>>>
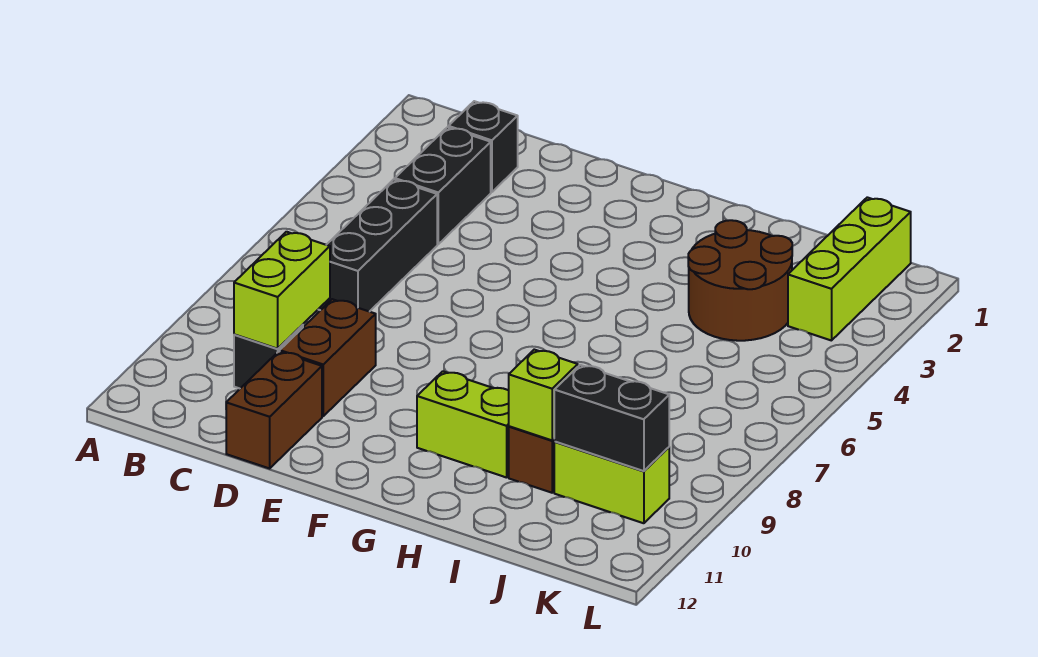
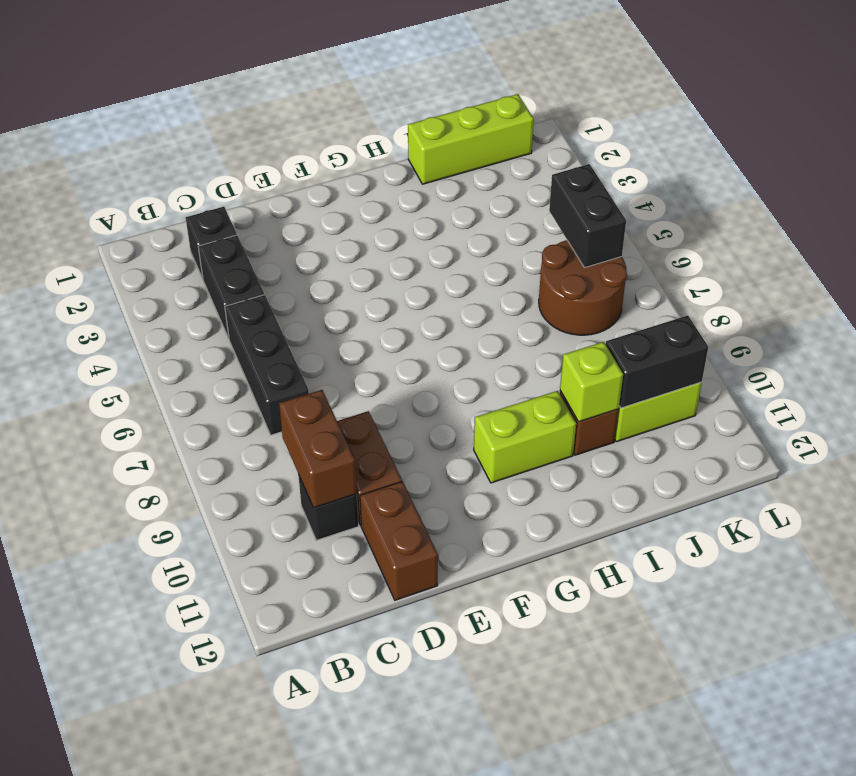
lime brick C9:C10 level 2 -> brown brick C9:C10 level 2
brown round brick I3:J4 level 1 -> brown round brick J6:K7 level 1
lime brick K1:K3 level 1 -> lime brick I1:K1 level 1
none -> black brick K5:K6 level 2

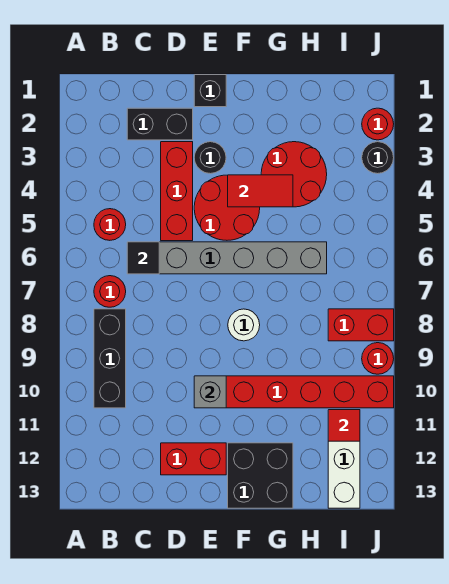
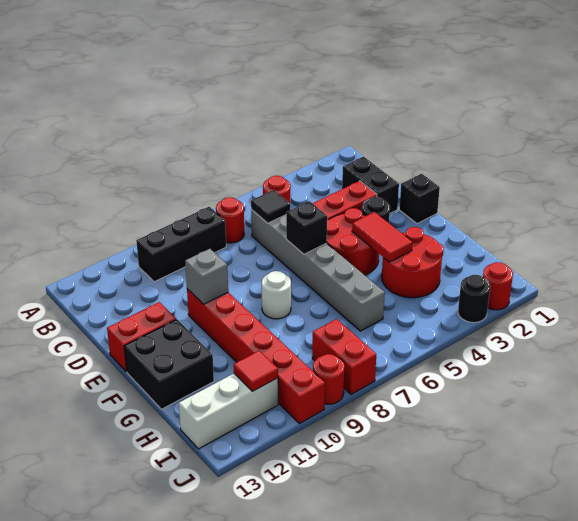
red brick D12:E12 level 1 -> red brick E12:E13 level 1
none -> black brick E6 level 2

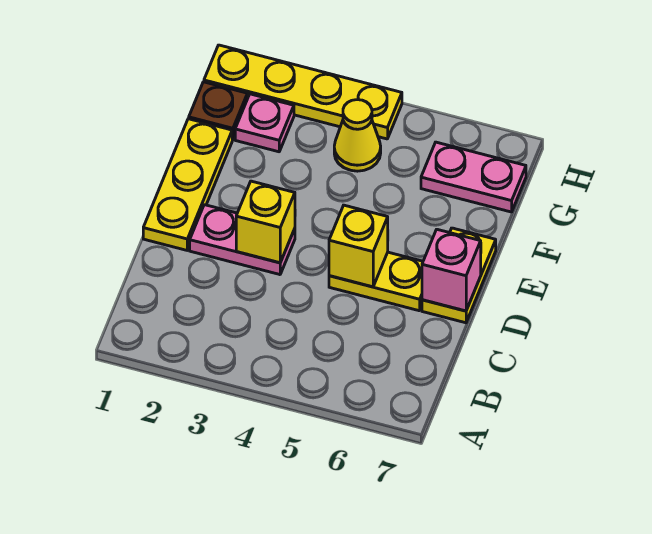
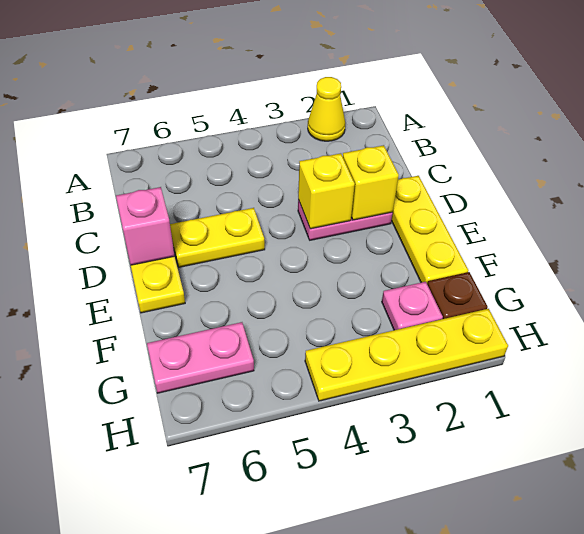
yellow brick D5 level 2 -> yellow brick D2 level 2
yellow cone G4 level 1 -> yellow cone A2 level 1

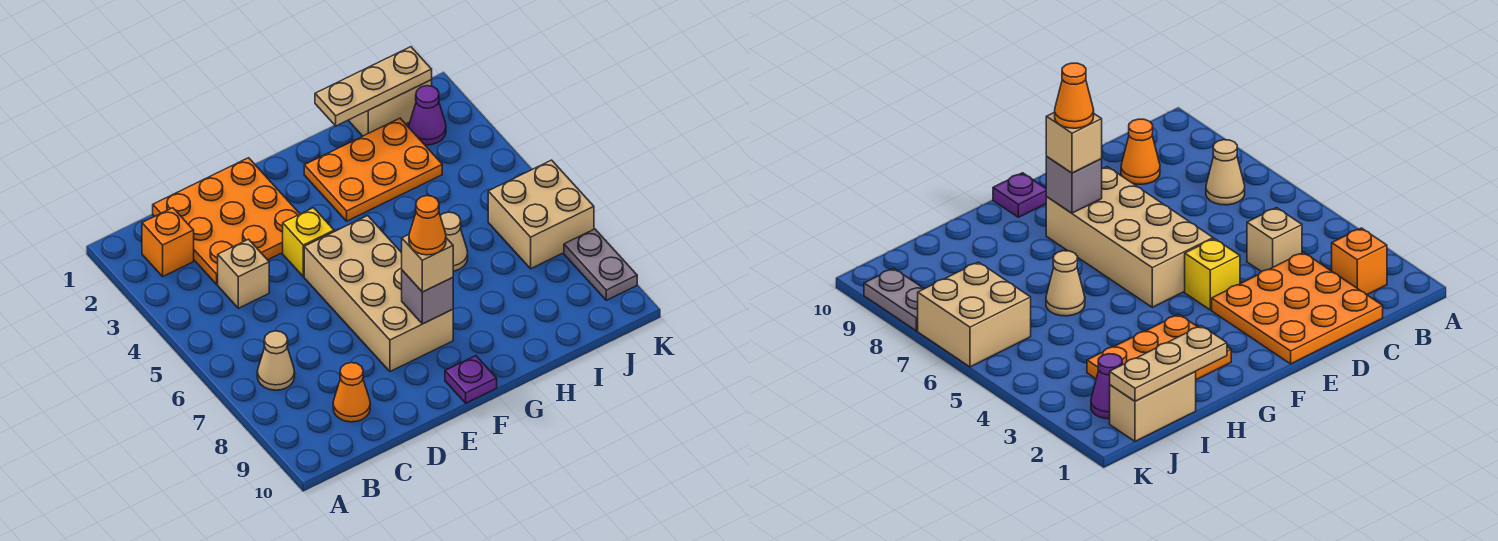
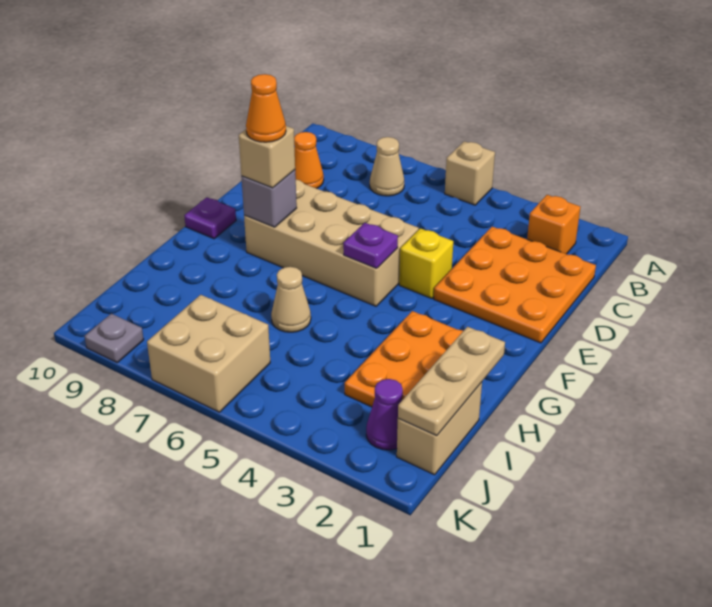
tan brick C4 level 1 -> tan brick A5 level 1
none -> purple plate F5 level 2
grey plate K8:K9 level 1 -> grey plate K9 level 1

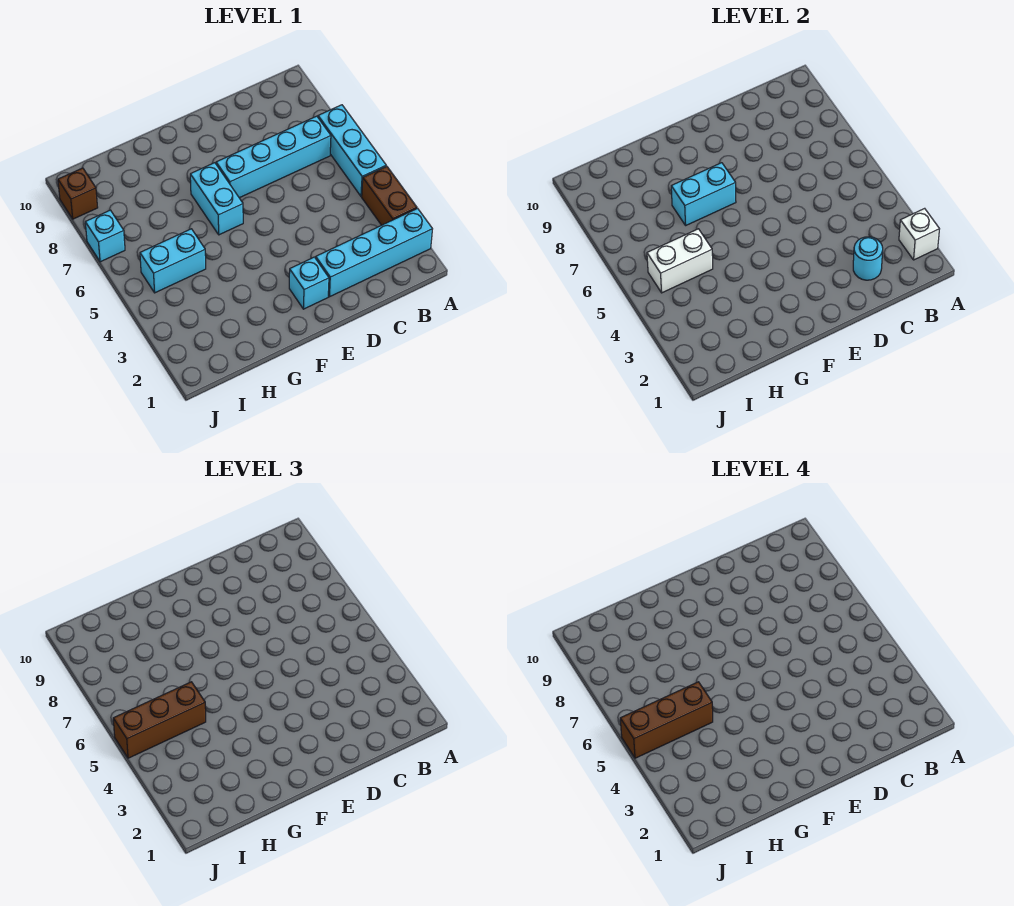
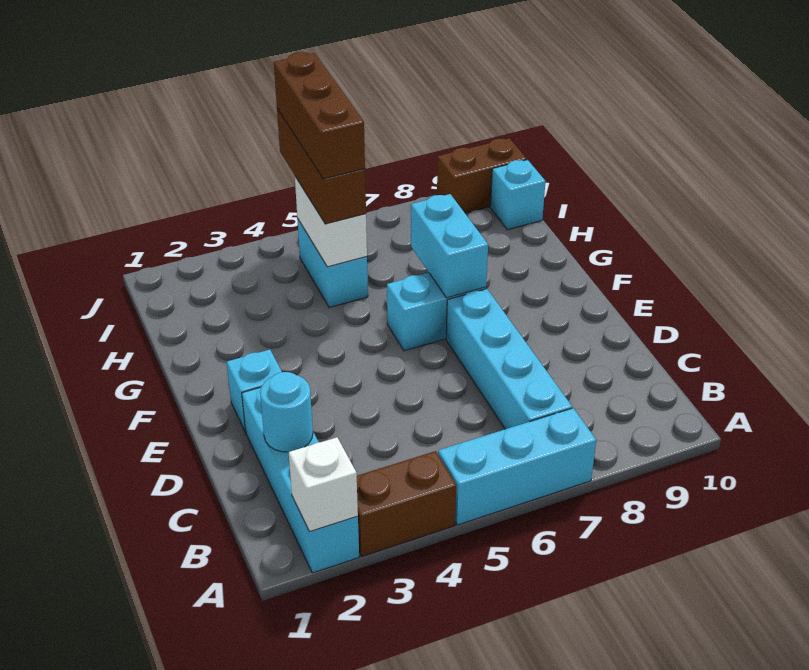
cyan brick J7 level 1 -> cyan brick I10 level 1
brown brick J9 level 1 -> brown brick J9:J10 level 1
<<<
## Assignment
For this exercise, retype the listing above word for word and omit the pictures.

## Finished task
lime brick C9:C10 level 2 -> brown brick C9:C10 level 2
brown round brick I3:J4 level 1 -> brown round brick J6:K7 level 1
lime brick K1:K3 level 1 -> lime brick I1:K1 level 1
none -> black brick K5:K6 level 2

red brick D12:E12 level 1 -> red brick E12:E13 level 1
none -> black brick E6 level 2

yellow brick D5 level 2 -> yellow brick D2 level 2
yellow cone G4 level 1 -> yellow cone A2 level 1

tan brick C4 level 1 -> tan brick A5 level 1
none -> purple plate F5 level 2
grey plate K8:K9 level 1 -> grey plate K9 level 1

cyan brick J7 level 1 -> cyan brick I10 level 1
brown brick J9 level 1 -> brown brick J9:J10 level 1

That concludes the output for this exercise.